_PROBLEM TO WORK ON_. Reproduce word for word the line that contains "(360, 370) = (479, 250): none -> blue bottle" and every line after it to the end of the records, with nothing else added.

(Stored data entries)
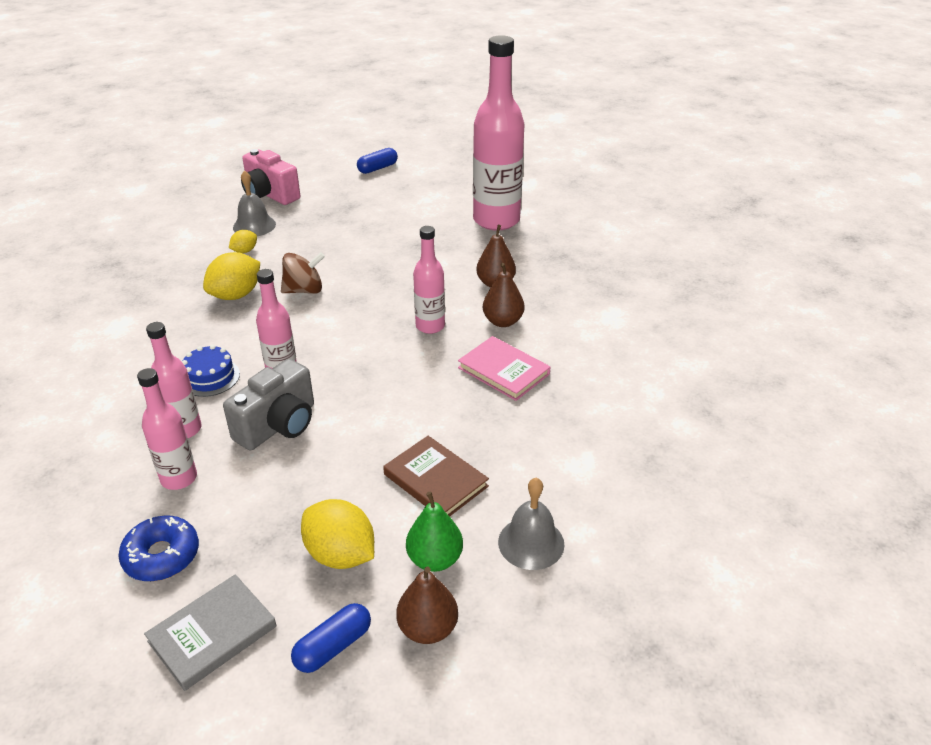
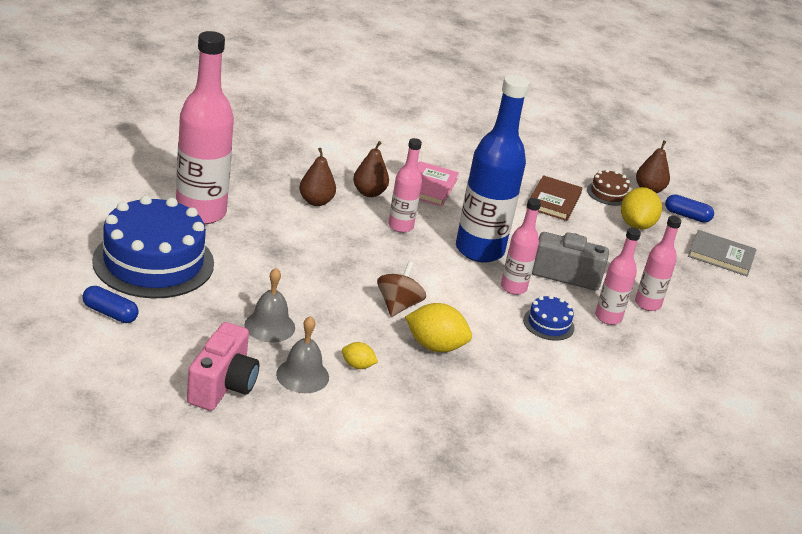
camera: 120 degrees left, 5 degrees down
(162, 556) = (701, 290): blue donut -> none
(304, 290) = (398, 305): brown spinning top -> brown spinning top turned 60 degrees clockwise
(360, 370) = (479, 250): none -> blue bottle
(432, 191) = (153, 262): none -> blue cake
(435, 559) = (608, 193): green pear -> brown cake
(531, 543) = (568, 164): grey bell -> grey bell (269, 326)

_EXERCISE OUTPUT_.
(360, 370) = (479, 250): none -> blue bottle
(432, 191) = (153, 262): none -> blue cake
(435, 559) = (608, 193): green pear -> brown cake
(531, 543) = (568, 164): grey bell -> grey bell (269, 326)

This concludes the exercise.